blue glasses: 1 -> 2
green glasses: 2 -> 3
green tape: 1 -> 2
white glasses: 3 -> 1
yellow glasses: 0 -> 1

--- Task to complete ---
Each line of the data is to be written out again exactly.

--- Result of this exercise ---
blue glasses: 1 -> 2
green glasses: 2 -> 3
green tape: 1 -> 2
white glasses: 3 -> 1
yellow glasses: 0 -> 1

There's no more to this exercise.